Your reply should reproduce the data below without a single alteration, apart from dropping the images.
***** GIVEN INFORMATION *****
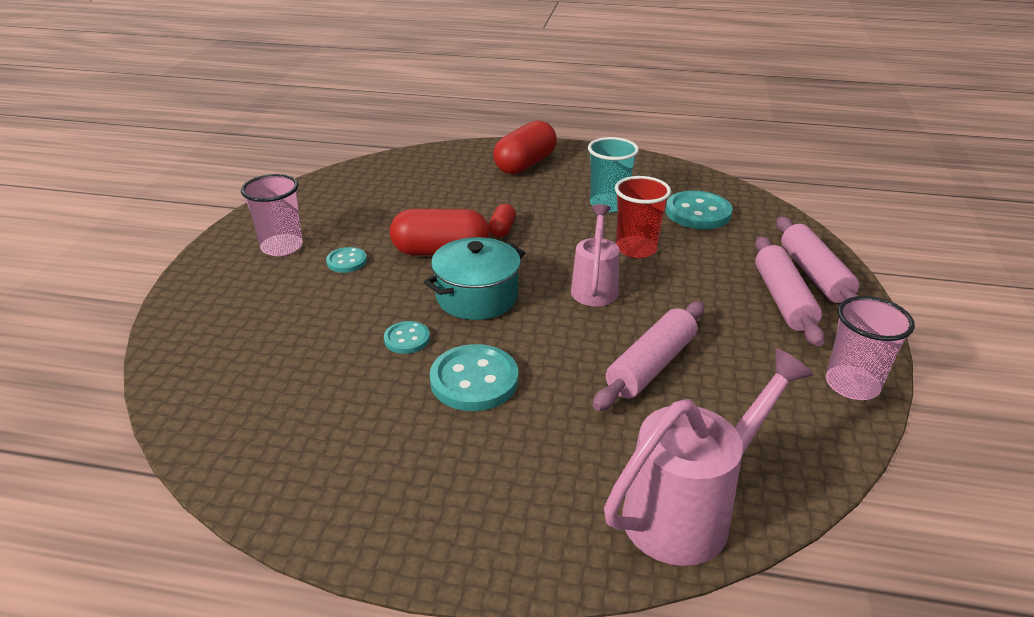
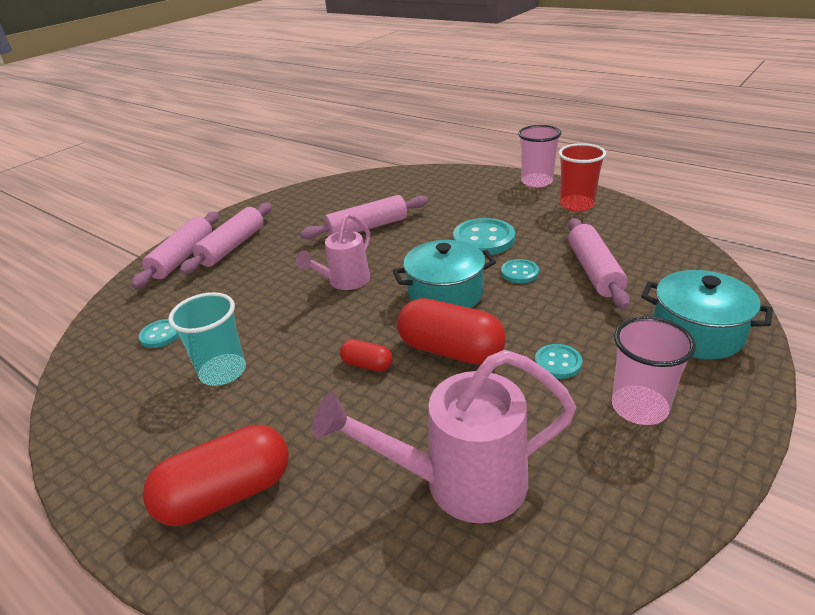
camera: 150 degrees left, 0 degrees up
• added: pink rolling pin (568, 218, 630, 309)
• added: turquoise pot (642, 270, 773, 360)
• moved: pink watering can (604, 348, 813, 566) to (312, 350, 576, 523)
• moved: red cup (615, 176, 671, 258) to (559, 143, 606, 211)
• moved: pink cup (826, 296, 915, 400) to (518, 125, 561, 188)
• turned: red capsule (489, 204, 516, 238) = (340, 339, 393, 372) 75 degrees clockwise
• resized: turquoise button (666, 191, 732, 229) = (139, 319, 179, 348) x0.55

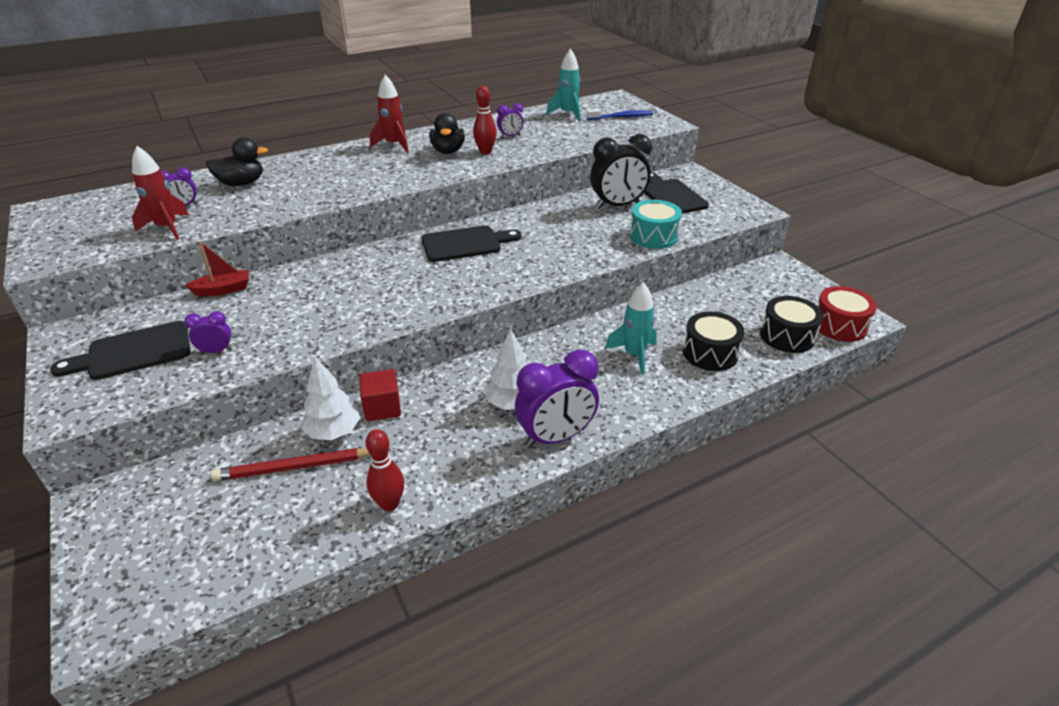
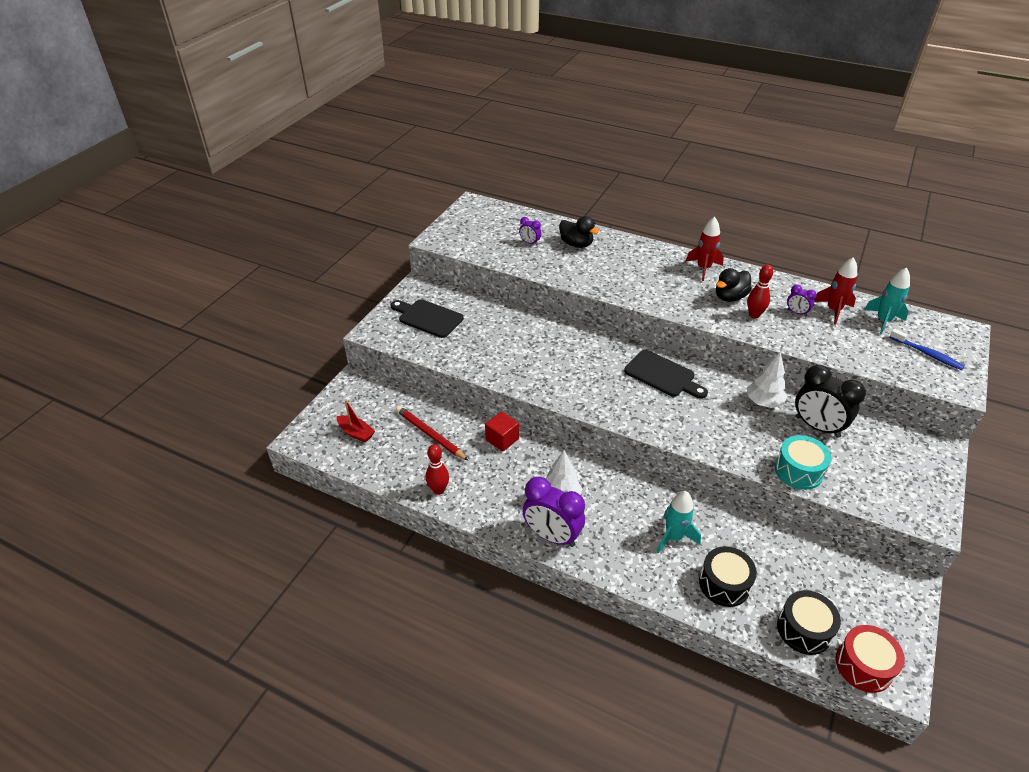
camera: 55 degrees right, 5 degrees up
• removed: purple clock (184, 311, 232, 353)
• removed: black cutting board (644, 172, 709, 214)
• moved: red rocket (132, 146, 189, 240) to (814, 257, 857, 325)
• moved: red boat (185, 241, 249, 296) to (337, 400, 375, 443)
• moved: white tree (301, 356, 360, 440) to (747, 351, 787, 408)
*****
RESPONSE:
camera: 150 degrees left, 0 degrees up
• added: pink rolling pin (568, 218, 630, 309)
• added: turquoise pot (642, 270, 773, 360)
• moved: pink watering can (604, 348, 813, 566) to (312, 350, 576, 523)
• moved: red cup (615, 176, 671, 258) to (559, 143, 606, 211)
• moved: pink cup (826, 296, 915, 400) to (518, 125, 561, 188)
• turned: red capsule (489, 204, 516, 238) = (340, 339, 393, 372) 75 degrees clockwise
• resized: turquoise button (666, 191, 732, 229) = (139, 319, 179, 348) x0.55

camera: 55 degrees right, 5 degrees up
• removed: purple clock (184, 311, 232, 353)
• removed: black cutting board (644, 172, 709, 214)
• moved: red rocket (132, 146, 189, 240) to (814, 257, 857, 325)
• moved: red boat (185, 241, 249, 296) to (337, 400, 375, 443)
• moved: white tree (301, 356, 360, 440) to (747, 351, 787, 408)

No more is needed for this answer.